■ DIRECTIONS FOR THIS TASK:
Give back the full listing, character for character, with no pictures.

(DATASET SECTION Opens)

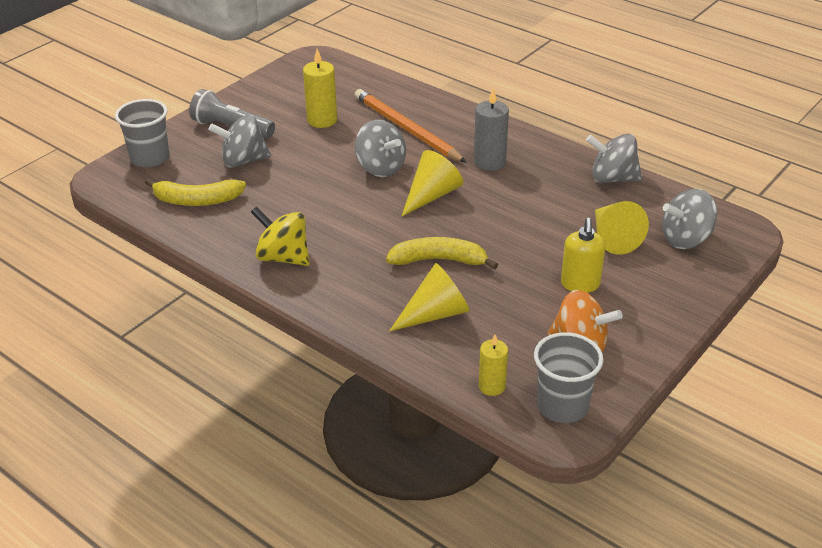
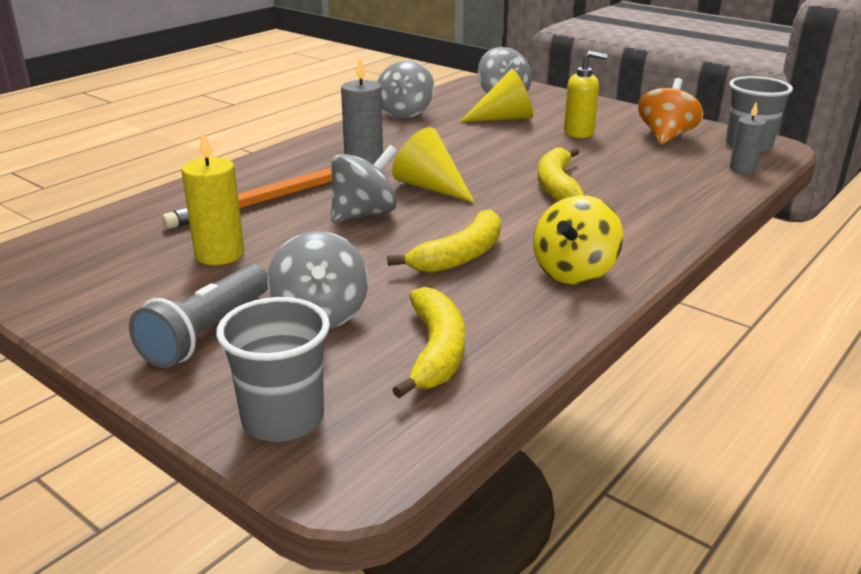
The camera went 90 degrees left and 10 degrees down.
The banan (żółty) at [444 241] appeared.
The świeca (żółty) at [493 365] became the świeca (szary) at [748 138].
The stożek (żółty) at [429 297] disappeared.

(DATASET SECTION Closes)

■ EXERCISE OUTPUT:
The camera went 90 degrees left and 10 degrees down.
The banan (żółty) at [444 241] appeared.
The świeca (żółty) at [493 365] became the świeca (szary) at [748 138].
The stożek (żółty) at [429 297] disappeared.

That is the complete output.